Data records Block Start

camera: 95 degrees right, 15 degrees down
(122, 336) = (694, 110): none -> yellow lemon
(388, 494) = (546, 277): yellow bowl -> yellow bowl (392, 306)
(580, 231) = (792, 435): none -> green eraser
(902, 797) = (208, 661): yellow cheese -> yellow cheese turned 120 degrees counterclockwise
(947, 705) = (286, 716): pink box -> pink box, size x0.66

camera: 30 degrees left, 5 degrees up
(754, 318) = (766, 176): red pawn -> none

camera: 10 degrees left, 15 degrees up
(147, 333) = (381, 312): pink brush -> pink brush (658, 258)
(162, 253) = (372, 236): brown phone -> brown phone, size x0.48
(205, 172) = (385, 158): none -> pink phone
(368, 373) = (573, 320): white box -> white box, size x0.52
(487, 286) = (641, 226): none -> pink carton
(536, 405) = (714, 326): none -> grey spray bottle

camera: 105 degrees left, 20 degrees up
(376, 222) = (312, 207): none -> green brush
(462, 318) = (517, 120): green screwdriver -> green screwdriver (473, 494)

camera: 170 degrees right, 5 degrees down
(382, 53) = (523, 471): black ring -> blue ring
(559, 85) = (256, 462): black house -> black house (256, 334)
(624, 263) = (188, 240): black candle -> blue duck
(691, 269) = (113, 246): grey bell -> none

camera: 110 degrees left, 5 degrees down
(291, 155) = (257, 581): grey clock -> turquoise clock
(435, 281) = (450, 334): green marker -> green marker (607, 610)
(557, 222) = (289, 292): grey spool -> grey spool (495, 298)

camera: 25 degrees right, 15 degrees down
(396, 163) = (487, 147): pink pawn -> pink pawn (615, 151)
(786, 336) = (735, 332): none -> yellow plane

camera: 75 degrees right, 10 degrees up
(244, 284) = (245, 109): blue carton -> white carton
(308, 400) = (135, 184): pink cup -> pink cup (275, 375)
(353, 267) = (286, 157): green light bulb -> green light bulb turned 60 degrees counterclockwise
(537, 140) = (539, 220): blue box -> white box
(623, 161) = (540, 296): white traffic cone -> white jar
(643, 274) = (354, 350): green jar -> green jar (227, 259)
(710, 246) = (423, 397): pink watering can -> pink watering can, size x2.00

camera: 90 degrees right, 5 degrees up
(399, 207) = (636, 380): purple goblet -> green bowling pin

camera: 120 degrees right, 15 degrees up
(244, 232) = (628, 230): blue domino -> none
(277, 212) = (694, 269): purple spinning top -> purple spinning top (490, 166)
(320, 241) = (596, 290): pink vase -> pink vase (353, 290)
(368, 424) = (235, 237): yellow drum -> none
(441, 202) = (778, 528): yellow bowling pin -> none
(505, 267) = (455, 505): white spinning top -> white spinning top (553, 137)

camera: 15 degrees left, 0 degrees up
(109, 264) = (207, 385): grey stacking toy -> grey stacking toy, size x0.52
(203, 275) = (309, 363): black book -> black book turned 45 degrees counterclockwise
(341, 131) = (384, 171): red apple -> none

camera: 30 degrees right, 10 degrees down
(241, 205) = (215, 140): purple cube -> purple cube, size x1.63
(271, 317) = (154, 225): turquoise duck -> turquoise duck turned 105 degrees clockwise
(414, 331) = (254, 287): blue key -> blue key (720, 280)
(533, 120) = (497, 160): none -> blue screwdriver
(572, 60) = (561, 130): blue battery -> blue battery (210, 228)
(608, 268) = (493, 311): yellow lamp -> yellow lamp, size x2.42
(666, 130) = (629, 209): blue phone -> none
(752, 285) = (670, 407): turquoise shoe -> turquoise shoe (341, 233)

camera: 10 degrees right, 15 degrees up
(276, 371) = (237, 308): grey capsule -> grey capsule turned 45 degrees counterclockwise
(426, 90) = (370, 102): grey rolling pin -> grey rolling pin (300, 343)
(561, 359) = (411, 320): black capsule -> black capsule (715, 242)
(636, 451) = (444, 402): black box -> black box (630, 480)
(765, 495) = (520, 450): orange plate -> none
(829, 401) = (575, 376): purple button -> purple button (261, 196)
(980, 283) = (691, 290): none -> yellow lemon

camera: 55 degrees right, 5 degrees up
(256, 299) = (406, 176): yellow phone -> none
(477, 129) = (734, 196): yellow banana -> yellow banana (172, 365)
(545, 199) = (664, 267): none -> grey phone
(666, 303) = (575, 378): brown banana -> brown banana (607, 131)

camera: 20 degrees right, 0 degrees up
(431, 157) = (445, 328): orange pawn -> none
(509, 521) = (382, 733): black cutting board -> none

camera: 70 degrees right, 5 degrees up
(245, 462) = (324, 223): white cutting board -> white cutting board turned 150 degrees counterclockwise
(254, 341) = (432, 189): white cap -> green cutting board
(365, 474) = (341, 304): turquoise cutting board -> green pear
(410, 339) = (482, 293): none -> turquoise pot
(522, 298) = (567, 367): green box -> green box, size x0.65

Data records Block End

The problem = Start with the line above that contains "(786, 336) = (735, 332): none -> yellow plane" and stop after the line that contains "(572, 60) = (561, 130): blue". Output those lines exactly, and only those.

Solution for this task =
(786, 336) = (735, 332): none -> yellow plane

camera: 75 degrees right, 10 degrees up
(244, 284) = (245, 109): blue carton -> white carton
(308, 400) = (135, 184): pink cup -> pink cup (275, 375)
(353, 267) = (286, 157): green light bulb -> green light bulb turned 60 degrees counterclockwise
(537, 140) = (539, 220): blue box -> white box
(623, 161) = (540, 296): white traffic cone -> white jar
(643, 274) = (354, 350): green jar -> green jar (227, 259)
(710, 246) = (423, 397): pink watering can -> pink watering can, size x2.00

camera: 90 degrees right, 5 degrees up
(399, 207) = (636, 380): purple goblet -> green bowling pin

camera: 120 degrees right, 15 degrees up
(244, 232) = (628, 230): blue domino -> none
(277, 212) = (694, 269): purple spinning top -> purple spinning top (490, 166)
(320, 241) = (596, 290): pink vase -> pink vase (353, 290)
(368, 424) = (235, 237): yellow drum -> none
(441, 202) = (778, 528): yellow bowling pin -> none
(505, 267) = (455, 505): white spinning top -> white spinning top (553, 137)

camera: 15 degrees left, 0 degrees up
(109, 264) = (207, 385): grey stacking toy -> grey stacking toy, size x0.52
(203, 275) = (309, 363): black book -> black book turned 45 degrees counterclockwise
(341, 131) = (384, 171): red apple -> none

camera: 30 degrees right, 10 degrees down
(241, 205) = (215, 140): purple cube -> purple cube, size x1.63
(271, 317) = (154, 225): turquoise duck -> turquoise duck turned 105 degrees clockwise
(414, 331) = (254, 287): blue key -> blue key (720, 280)
(533, 120) = (497, 160): none -> blue screwdriver
(572, 60) = (561, 130): blue battery -> blue battery (210, 228)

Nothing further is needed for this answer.